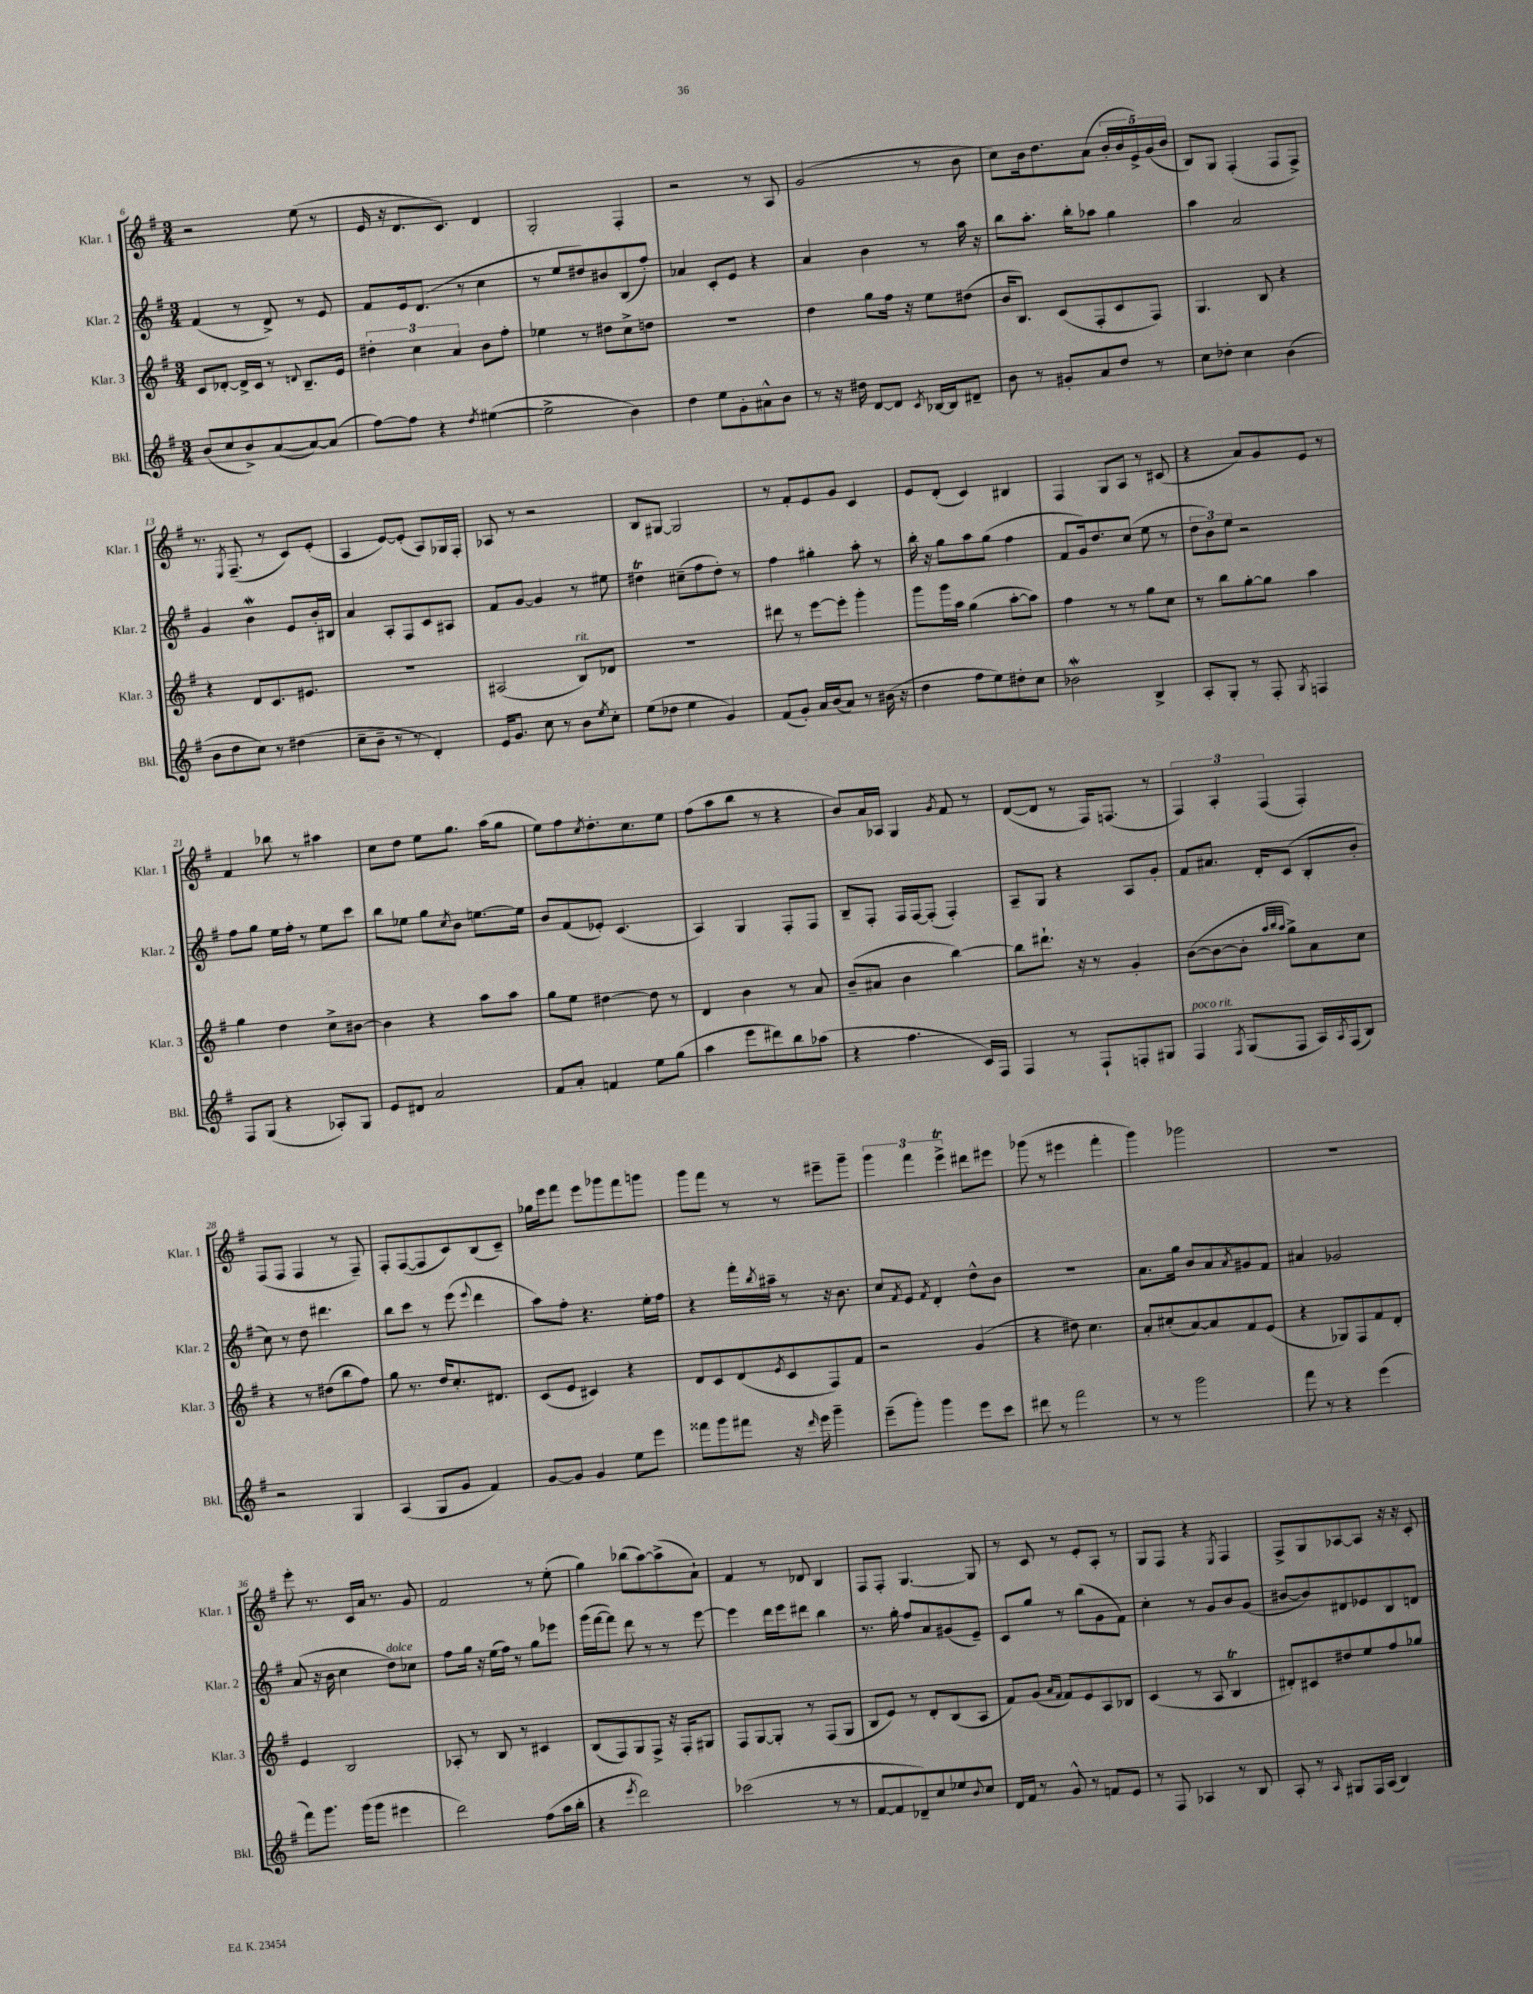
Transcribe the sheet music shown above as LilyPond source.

<<
\new StaffGroup <<
\new Staff = "s0" \with { instrumentName = "Klar. 1" shortInstrumentName = "Klar. 1" } {
    \clef treble \key g \major \numericTimeSignature \time 3/4
    r2 e''8( r8 |
    e'16 r16 d'8. c'8.) d'4 |
    g2-. fis4-. |
    r2 r8 a8 |
    g'2( r8 b'8 |
    c''8) b'16 d''8. a'8( \tuplet 5/4 { b'16-. b'16 e'16->) g'16( b'16 } |
    b8) g8 fis4-.( fis8 fis8->) |
    r8. \acciaccatura { e8 } fis8.--( r8 c'8) e'8-.( |
    a4 e'8~) e'8-.( a8) ges16 fis16-. |
    aes8 r8 r2 |
    b8 gis8~ gis2 |
    r8 fis'8-. e'8 g'8 c'4 |
    e'8 d'8-.( c'4) bis4 |
    fis4 g8 a8 r8 cis'8( |
    r4 a'8) g'8 e'8 r8 |
    fis'4 bes''8 r8 ais''4 |
    c''8 d''8 e''8 g''8. a''16( g''8 |
    e''8) fis''8 \acciaccatura { c''8 } d''8.-. c''8. e''8 |
    fis''8( a''8 b''8 r8 r4 |
    b'8) a'16 aes16 g4 \acciaccatura { g'8 } fis'8 r8 |
    d'8~( d'8 r8 fis16) f8.( r8 |
    \tuplet 3/2 { fis4) a4-. fis4( } fis4-.) |
    fis8( fis8 fis4 r8 fis8--) |
    fis8-. fis8~( fis8 c'8) b8( c'8--) |
    ges''16 e'''16 fis'''8 e'''8 ges'''8 fis'''8 g'''8 |
    g'''8 fis'''8 r8 r8 eis'''8-- g'''8-- |
    \tuplet 3/2 { g'''4 fis'''4 e'''4->\trill } dis'''8 eis'''8 |
    ges'''8( r8 eis'''4 fis'''4-. |
    g'''4) ges'''2 |
    R2. |
    e'''8-. r8. c'16 a'16 r8. g'8 |
    fis'2 r8 e''8-.( |
    g''4) bes''8( a''8~) a''8->( a'8-!) |
    fis'4 r8 des'8 b4 |
    fis8 fis8-. g4.~ g8 |
    r8 c'8 r8 e'8-. a8-. r8 |
    g8 fis8 r4 \acciaccatura { e8 } fis4 |
    fis8-> g8 aes8~ aes8 r16 r16 c'8-. \bar "|." |
}
\new Staff = "s1" \with { instrumentName = "Klar. 2" shortInstrumentName = "Klar. 2" } {
    \clef treble \key g \major \numericTimeSignature \time 3/4
    fis'4( r8 d'8->) r8 e'8 |
    fis'8 e'16 d'8.( r8 c''4 |
    r8 e''8 dis''8) bis'8 b8( fis''8-.) |
    aes'4 c'8-. e'8 r4 |
    a'4 b'4 r8 a''16 r16 |
    b''8 a''8.-. b''16-. aes''8 g''4 |
    a''4 a'2 |
    g'4 b'4\mordent e'8 b'16-. bis16 |
    a'4 a8-. fis8 c'8 ais8 |
    fis'8 g'8~ g'4 r8 eis''8 |
    dis''4\trill cis''8--( fis''8 dis''8-.) r8 |
    fis''4 gis''4-. a''8-. r8 |
    b''16-. r16 g''8 a''8 g''8( fis''4 |
    fis'8 g'16) d''8. c''8( e''8 r8 |
    \tuplet 3/2 { d''8 b'8) e''8 } r2 |
    fis''8 g''8 e''16 fis''16-. r8 e''8 c'''8 |
    b''8 ees''8 g''8 \acciaccatura { c''8 } b'8 e''8.~ e''16 |
    b'8 fis'8( ees'8-.) c'4.( |
    a4) g4 fis8-. fis8 |
    b8-- fis8-. fis16 fis16~ fis8-.( fis4-.) |
    a8-- g8 r4 a8 g'8-. |
    fis'8 ais'8. d'16-. c'8( b8-. b'8-. |
    c''8) r8 d''8 dis'''4. |
    b''8 c'''8 r8 e'''8( \appoggiatura { e'''8 } d'''4 |
    a''8) fis''8-. r4. e''16-. fis''16 |
    r4 fis'''16-. \acciaccatura { b''8 } ais''16-- r8 r16 b'8. |
    c''8 \acciaccatura { fis'8 } e'8 \acciaccatura { fis'8 } d'4-. d''8-^ b'8 |
    R2. |
    a'8. g''16 b'8 a'8 \acciaccatura { a'8 } gis'8 fis'8 |
    ais'4 ges'2 |
    a'8( r16 b'16 c''4 d''8^\markup { \italic "dolce" }) ces''8 |
    fis''8 g''16 r16 e''16( fis''16) r8 g''8 ees'''8 |
    g'''16( fis'''16~ fis'''8) d'''8 r8 r8 e'''8~ |
    e'''4 d'''16 e'''16 dis'''8 b''4 |
    r8. g''16-. fis''8 a'8 gis'8( e'8--) |
    c'8 g''8 r8 b''8( g'8 fis'8) |
    c''4-. r8 g'8 b'8 g'8( |
    bis'8~ bis'8) dis'8 ees'8 b8 d'8 \bar "|." |
}
\new Staff = "s2" \with { instrumentName = "Klar. 3" shortInstrumentName = "Klar. 3" } {
    \clef treble \key g \major \numericTimeSignature \time 3/4
    c'8 des'8~-. des'16-> c'16 r8 \appoggiatura { d'8 } b8.-- e'16 |
    \tuplet 3/2 { dis''4-. c''4 a'4 } b'8 fis''8-. |
    ees''4 r8 dis''8 c''8-> d''8 |
    R2. |
    d''4 g''8 fis''16 r16 e''8 dis''8( |
    b'16 b8.) c'8( fis8-. c'8 fis8) |
    g4. b8 r4 |
    r4 d'8 c'8. eis'8. |
    R2. |
    ais2( b8^\markup { \italic "rit." }) des'8 |
    R2. |
    dis'''8 r8 e'''8~ e'''8-. g'''4-. |
    g'''8 g'''16 a''16 g''4( a''8~-. a''8) |
    fis''4 r8 r8 g''8 c''8 |
    r8 b''8 g''8~-. g''8 a''4 |
    g''4 d''4 c''8-> bis'8~ |
    bis'4 r4 a''8 a''8 |
    g''8 e''8 dis''4~ dis''8 r8 |
    d'4 b'4 r8 a'8 |
    b'8--( ais'8 b'4 b''4~) |
    b''8 dis'''8.-! r16 r8 g'4-. |
    b'8~( b'8~ b'8-. \grace { a''32 b''32 a''32 } g''8->) a'8 c''8 |
    r4 r8 dis''8( b''8 fis''8) |
    g''8 r8. d''16 c''8.-. dis'8. |
    c'8( e'8 cis'4) r4 |
    d'8 c'8 d'8( \acciaccatura { e'8 } c'8 fis8) fis'8 |
    r2 g'4( |
    r4 dis''8) c''4. |
    a'8-. cis''8-.( a'8~) a'8 fis'8 e'8( |
    r4 ges8) fis8 fis'8 d'8-. |
    e'4 b2 |
    aes8-. r8 b8 r8 cis'4 |
    b8( fis8) g8 fis8-> r16 fis16-. gis8 |
    fis8 g8~ g8-. r8 fis8( g8 |
    b8 e'8) r8 d'8-. b8( a8 |
    fis'8) g'8( \grace { a'16 fis'16 } fis'8) e'8 a8 bes8 |
    c'4( r8 a8 b4\trill |
    dis'8-.) cis'8 dis''8 e''8 fis''8 ges''8 \bar "|." |
}
\new Staff = "s3" \with { instrumentName = "Bkl." shortInstrumentName = "Bkl." } {
    \clef treble \key g \major \numericTimeSignature \time 3/4
    b'8( c''8 b'8->) a'8~( a'8~) a'8( |
    fis''8~) fis''8 r4 \acciaccatura { d''8 } eis''4~( |
    eis''2-> b'4) |
    d''4 e''8 g'8-. ais'8-^ b'8 |
    r8 r16 dis''16 d'8~ d'8 \acciaccatura { c'8 } bes16~ bes16 dis'8-- |
    b'8 r8 gis'8-. a'8 d''8 r8 |
    c''8 des''8-. c''4 b'4( |
    b'8 d''8 c''8) r8 dis''4( |
    c''8-- b'8-- r8 r8 d'4-.) |
    e'16 g'8. c''8 r8 b'8 \acciaccatura { e''8 } c''8-. |
    e''8( des''8 e''4 g'4) |
    fis'8( g'8-.) a'16 b'16( a'8) r8 bis'16( r16 |
    d''4 fis''8 e''8) dis''8-. c''8 |
    bes'2\mordent b4-> |
    a8-. g8-. r8 fis8-. \acciaccatura { g8 } f4 |
    fis8 g8( r4 aes8-.) g8 |
    e'8 dis'8 a'2 |
    fis'8 a'8-. f'4 e''8 g''8( |
    a''4 e'''8 dis'''8) b''8 aes''8( |
    r4 fis''4. c'16) fis16 |
    fis4 r8 fis8-! f8-. gis8 |
    fis4^\markup { \italic "poco rit." } \acciaccatura { fis8 } g8( fis8 a16) \acciaccatura { a8 } fis16( b8) |
    r2 g4 |
    a4( g8 g'8 fis'4) |
    g'8~ g'8 g'4 e''8 e'''8 |
    fisis'''8 g'''8 fis'''8 r16 \grace { d'''16 } e'''16 g'''4-- |
    e'''8--( g'''8-.) g'''4 e'''8 c'''8 |
    dis'''8 r8 fis'''2 |
    r8 r8 g'''2 |
    fis'''8 r8 r4 e'''4( |
    fis'''8) g'''8. g'''16( g'''8 eis'''4 |
    d'''2) fis''8( a''16 b''16-. |
    r4 \acciaccatura { e'''8 } d'''2) |
    ces'''2( r8 r8 |
    fis'8~ fis'8 des'8--) c''8 ees''8 \appoggiatura { b'8 } c''8 |
    d'16 fis'16 r8 g'8-^ r8 f'8 e'8 |
    r8 fis8 aes4 r8 b8 |
    a8-. r8 \grace { a16 } gis8 fis16 a16( b4) \bar "|." |
}
>>
>>
\layout { \context { \Score currentBarNumber = #6 } }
========
Which lines of the items above contain the string "tuplet"? Gather every one of them, copied in full.

    c''8) b'16 d''8. a'8( \tuplet 5/4 { b'16-. b'16 e'16->) g'16( b'16 } |
    \tuplet 3/2 { fis4) a4-. fis4( } fis4-.) |
    \tuplet 3/2 { g'''4 fis'''4 e'''4->\trill } dis'''8 eis'''8 |
    \tuplet 3/2 { d''8 b'8) e''8 } r2 |
    \tuplet 3/2 { dis''4-. c''4 a'4 } b'8 fis''8-. |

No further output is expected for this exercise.